What the task asks →
Please transcribe the data below exactly. Leave the pictures out.

The records below:

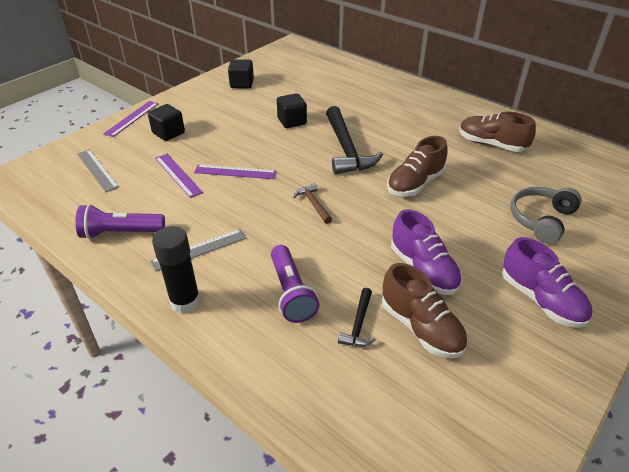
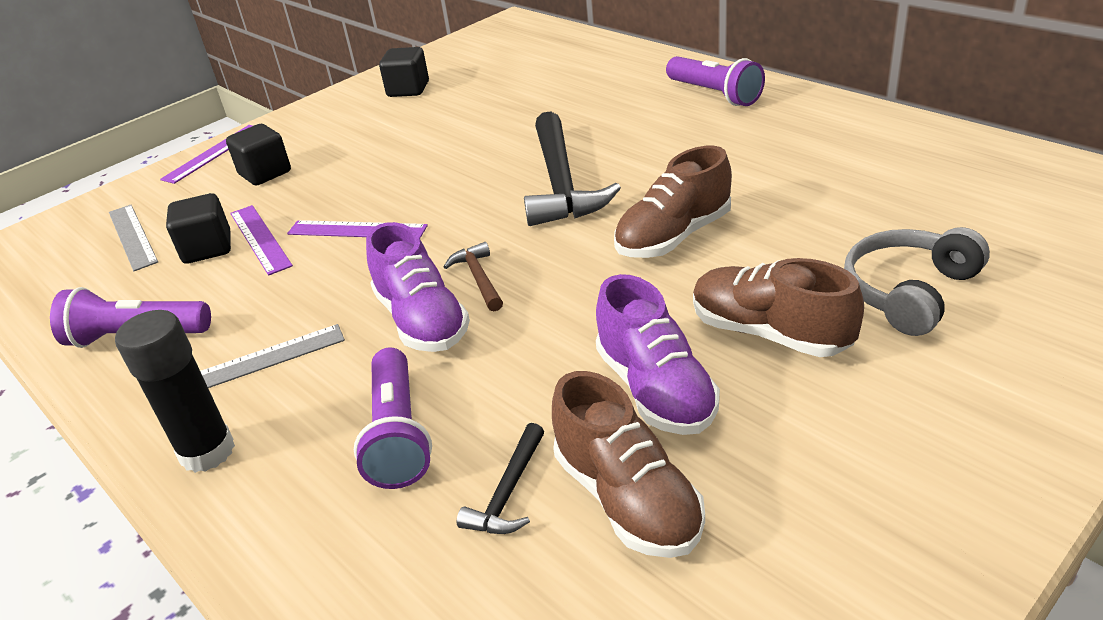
camera: 10 degrees right, 5 degrees down
(292, 121) = (477, 143): black cube -> black cube (207, 248)
(420, 99) = (715, 94): none -> purple flashlight
(491, 144) = (833, 162): brown shoe -> brown shoe (769, 333)
(541, 300) = (882, 444): purple shoe -> purple shoe (422, 320)

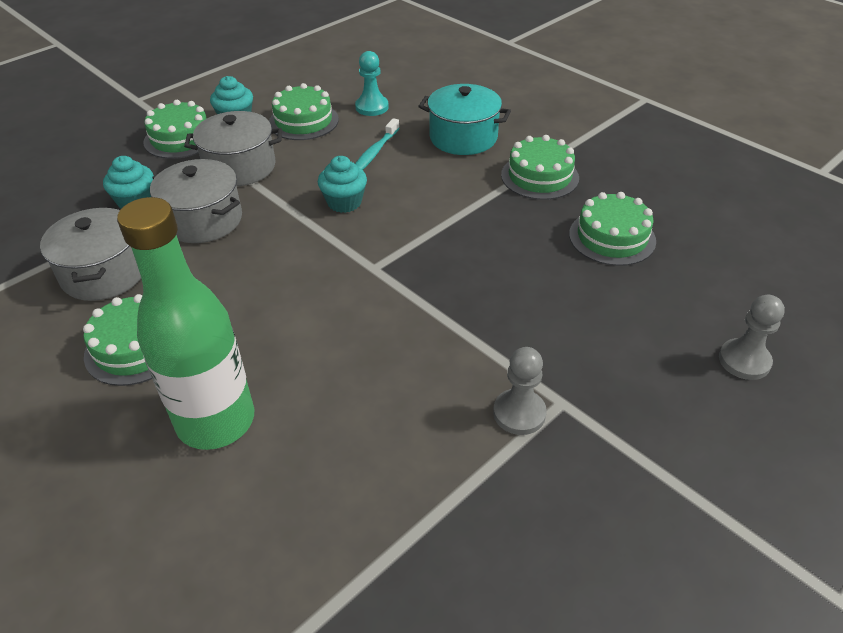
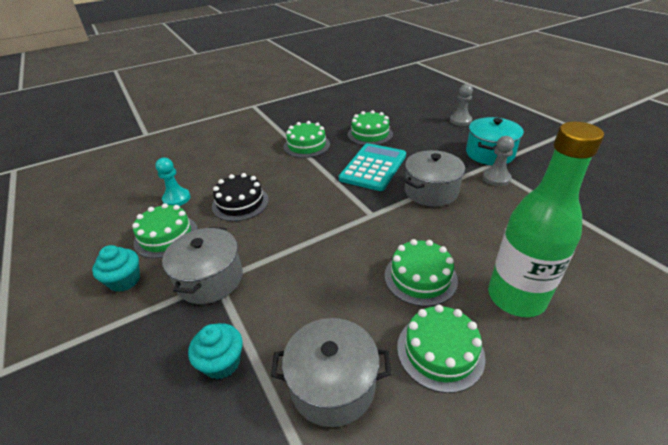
camera: 75 degrees left, 5 degrees down
(180, 138) = (125, 325): green cake -> green cake (420, 277)
(203, 220) = (279, 305): grey pot -> grey pot (431, 191)
(344, 202) = (294, 222): turquoise cupcake -> none
(374, 153) = (240, 203): turquoise toothbrush -> black cake
(463, 137) = (248, 165): turquoise pot -> turquoise pot (489, 153)
(500, 254) = (373, 167): none -> turquoise calculator

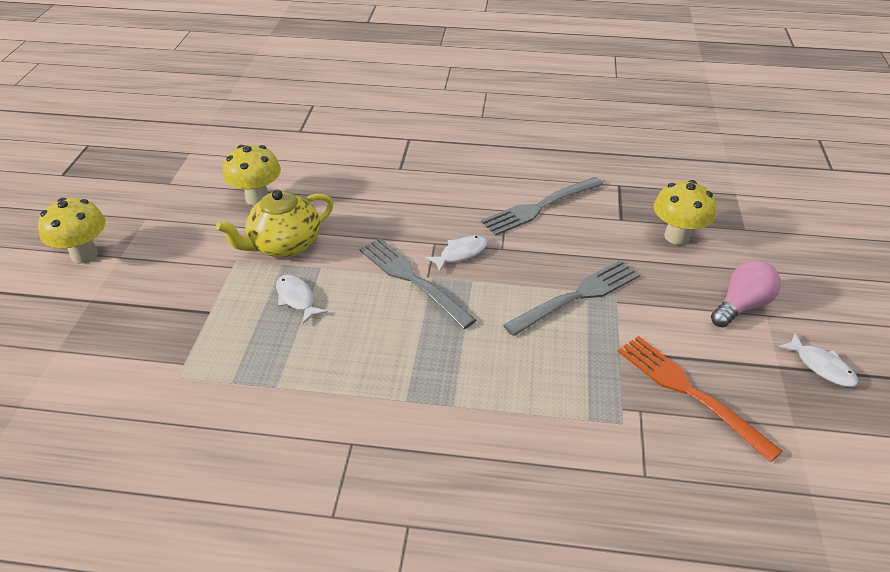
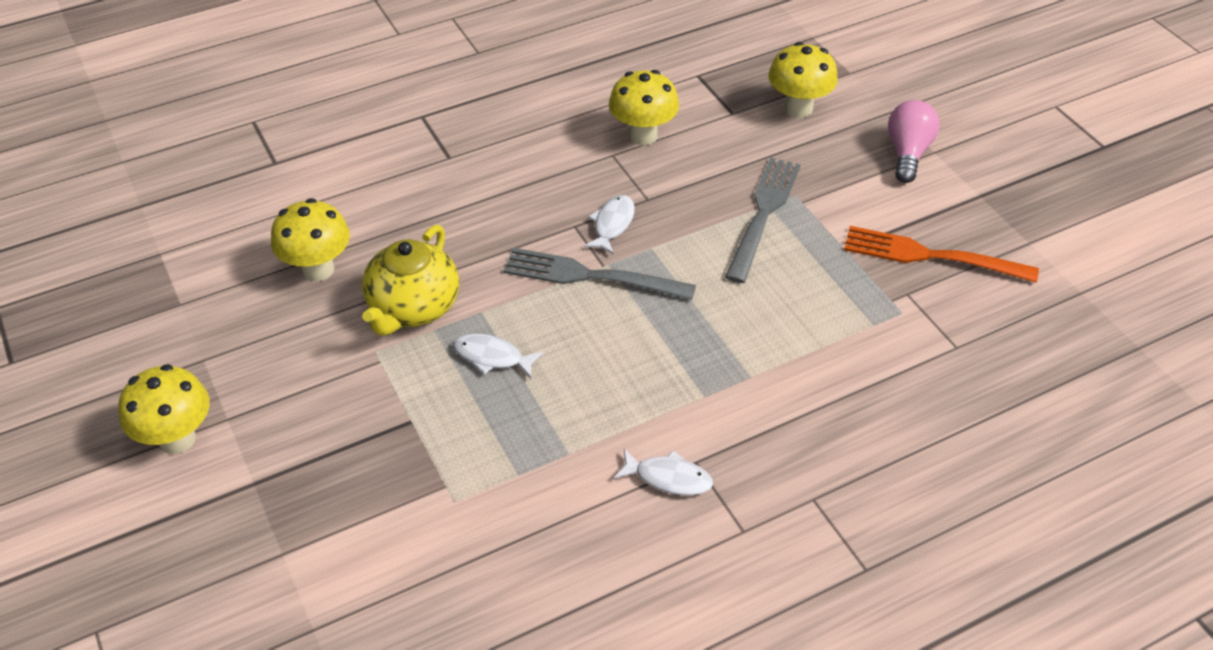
camera: 35 degrees left, 5 degrees up
(540, 207) = (643, 135): grey fork -> yellow mushroom
(821, 366) = (1010, 179): white fish -> white fish (668, 478)

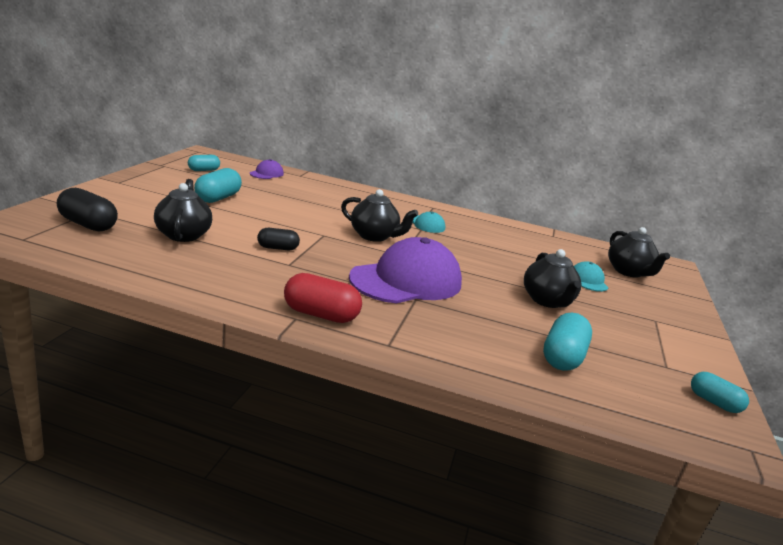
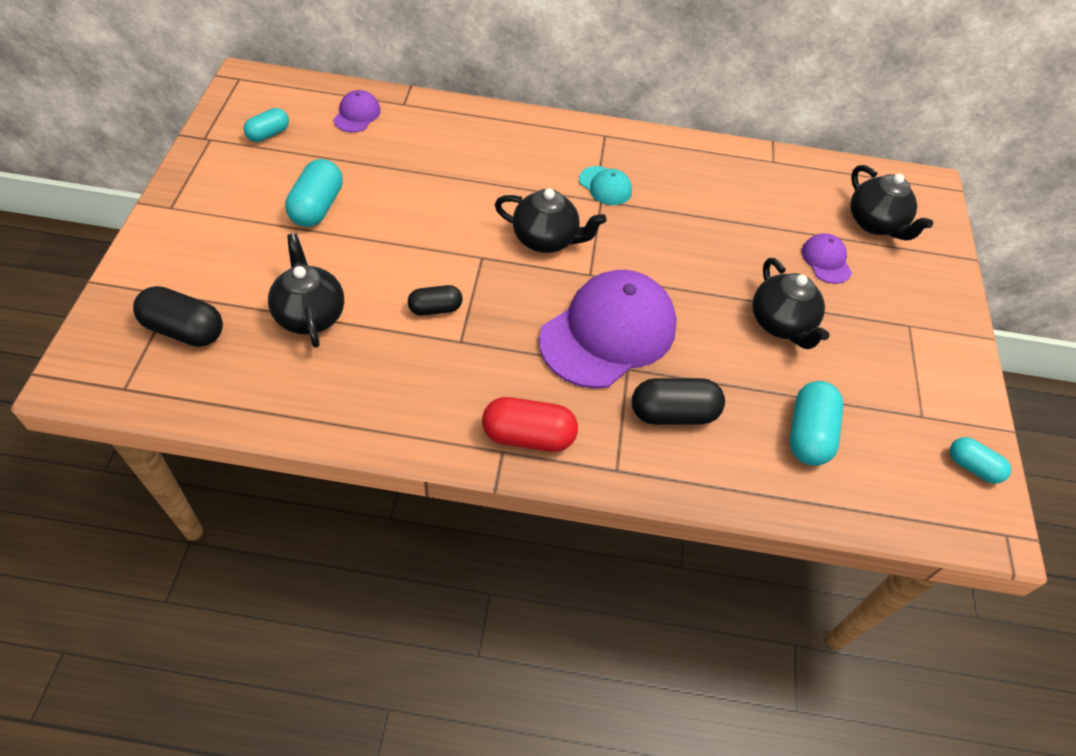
camera: 10 degrees left, 30 degrees up
(447, 326) = (673, 413): none -> black capsule
(588, 280) = (826, 260): turquoise cap -> purple cap

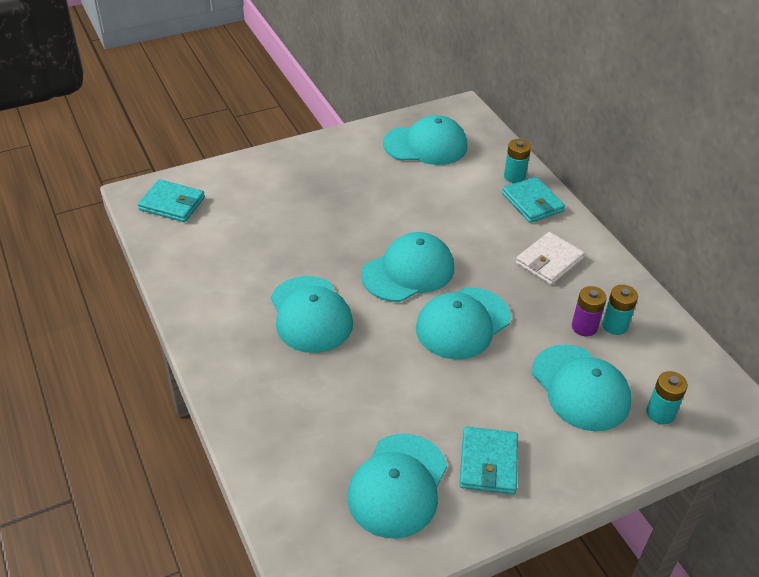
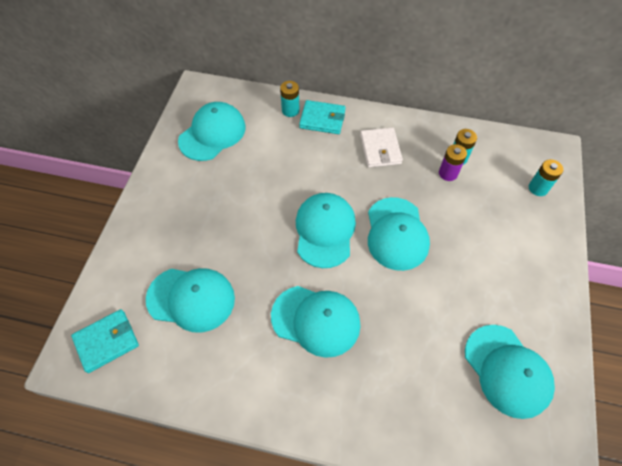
camera: 50 degrees left, 15 degrees up
(488, 463) = (520, 304): turquoise wallet -> none
(580, 388) = (494, 211): turquoise cap -> turquoise cap (191, 299)

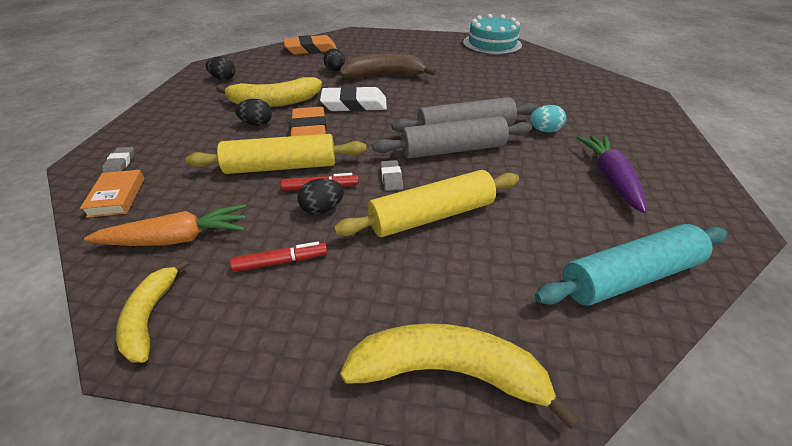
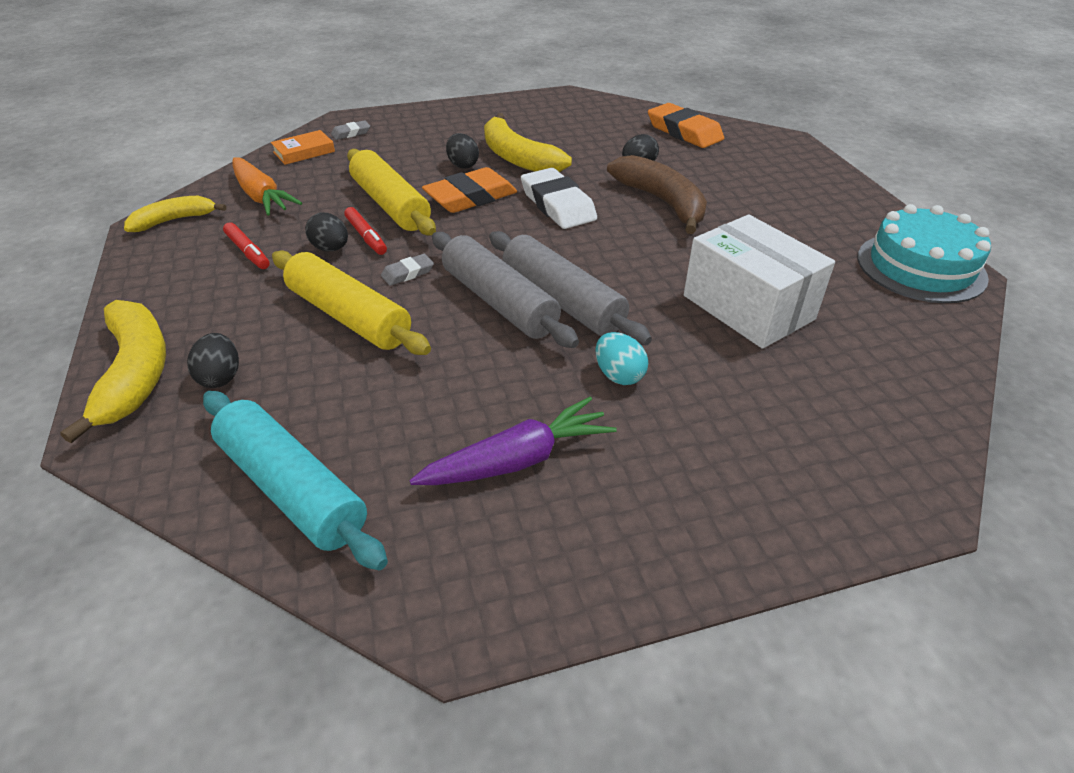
camera: 65 degrees right, 0 degrees up
(224, 79) = (545, 114): black egg -> black egg (220, 377)
(501, 84) = (748, 307): none -> white box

End of The records.

Worked solution →
camera: 10 degrees right, 5 degrees down
(292, 121) = (477, 143): black cube -> black cube (207, 248)
(420, 99) = (715, 94): none -> purple flashlight
(491, 144) = (833, 162): brown shoe -> brown shoe (769, 333)
(541, 300) = (882, 444): purple shoe -> purple shoe (422, 320)

camera: 75 degrees left, 5 degrees down
(180, 138) = (125, 325): green cake -> green cake (420, 277)
(203, 220) = (279, 305): grey pot -> grey pot (431, 191)
(344, 202) = (294, 222): turquoise cupcake -> none
(374, 153) = (240, 203): turquoise toothbrush -> black cake
(463, 137) = (248, 165): turquoise pot -> turquoise pot (489, 153)
(500, 254) = (373, 167): none -> turquoise calculator

camera: 35 degrees left, 5 degrees up
(540, 207) = (643, 135): grey fork -> yellow mushroom
(821, 366) = (1010, 179): white fish -> white fish (668, 478)

camera: 10 degrees left, 30 degrees up
(447, 326) = (673, 413): none -> black capsule
(588, 280) = (826, 260): turquoise cap -> purple cap

camera: 50 degrees left, 15 degrees up
(488, 463) = (520, 304): turquoise wallet -> none
(580, 388) = (494, 211): turquoise cap -> turquoise cap (191, 299)

camera: 65 degrees right, 0 degrees up
(224, 79) = (545, 114): black egg -> black egg (220, 377)
(501, 84) = (748, 307): none -> white box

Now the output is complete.